◆ **Collected data entries**:
++++++++++++++++++++
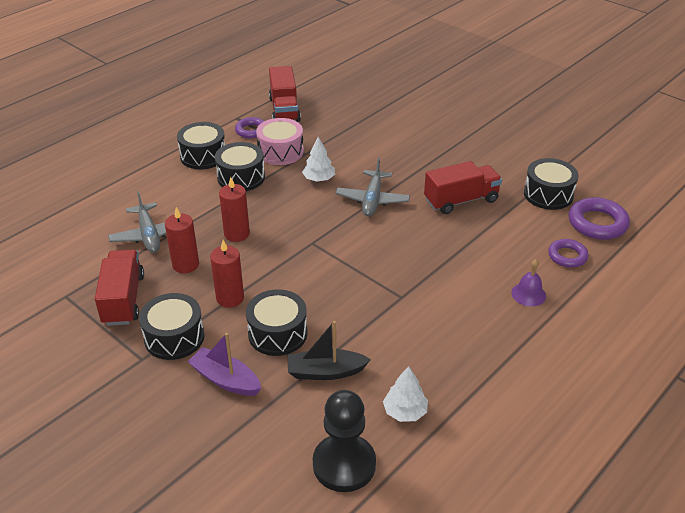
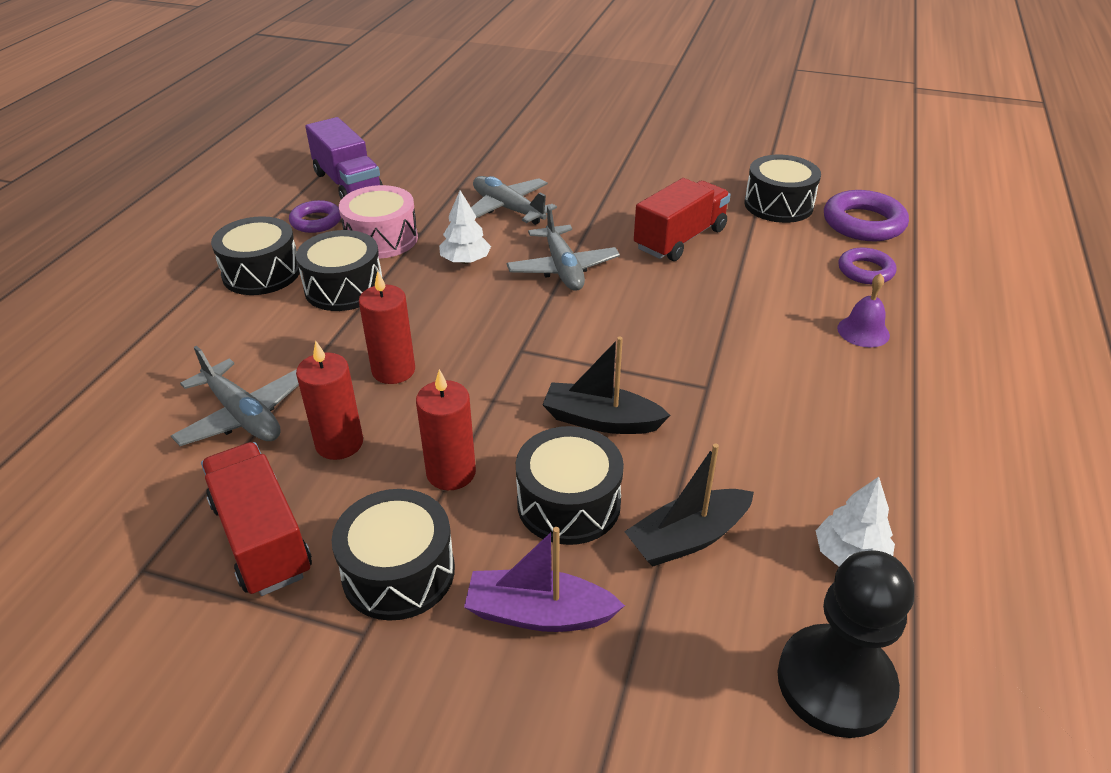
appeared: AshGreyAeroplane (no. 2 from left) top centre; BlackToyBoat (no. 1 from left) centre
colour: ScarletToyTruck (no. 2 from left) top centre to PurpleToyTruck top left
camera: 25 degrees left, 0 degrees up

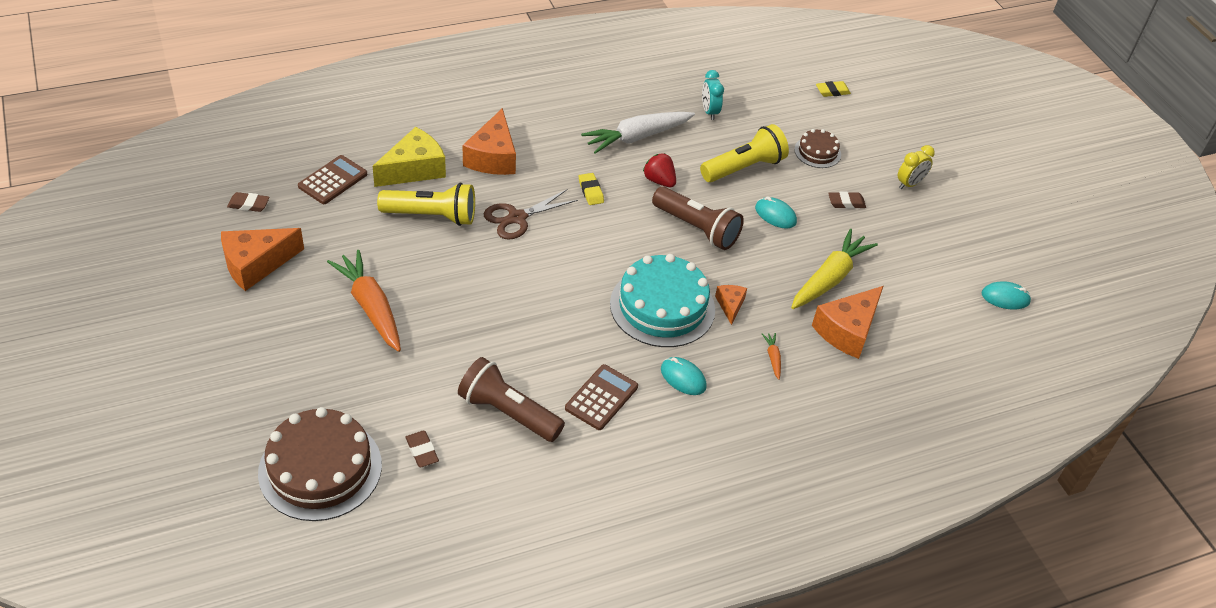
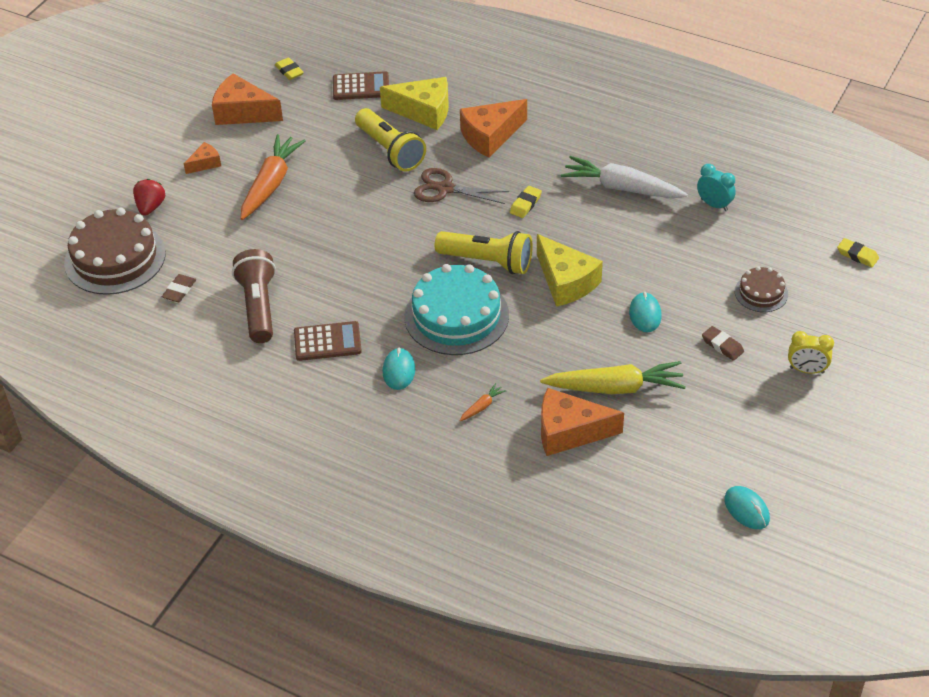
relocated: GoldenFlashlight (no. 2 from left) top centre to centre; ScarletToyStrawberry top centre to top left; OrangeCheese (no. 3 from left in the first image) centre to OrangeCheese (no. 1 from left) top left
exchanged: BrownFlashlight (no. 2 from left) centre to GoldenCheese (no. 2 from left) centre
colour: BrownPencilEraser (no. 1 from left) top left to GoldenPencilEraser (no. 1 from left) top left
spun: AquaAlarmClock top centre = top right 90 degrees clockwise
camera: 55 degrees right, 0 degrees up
++++++++++++++++++++
◆ **WORK REQUIRED**:
The copy you give must repeat each record character for character, but it must not include the pictures.

◆ **REPLY TO THE TASK**:
appeared: AshGreyAeroplane (no. 2 from left) top centre; BlackToyBoat (no. 1 from left) centre
colour: ScarletToyTruck (no. 2 from left) top centre to PurpleToyTruck top left
camera: 25 degrees left, 0 degrees up

relocated: GoldenFlashlight (no. 2 from left) top centre to centre; ScarletToyStrawberry top centre to top left; OrangeCheese (no. 3 from left in the first image) centre to OrangeCheese (no. 1 from left) top left
exchanged: BrownFlashlight (no. 2 from left) centre to GoldenCheese (no. 2 from left) centre
colour: BrownPencilEraser (no. 1 from left) top left to GoldenPencilEraser (no. 1 from left) top left
spun: AquaAlarmClock top centre = top right 90 degrees clockwise
camera: 55 degrees right, 0 degrees up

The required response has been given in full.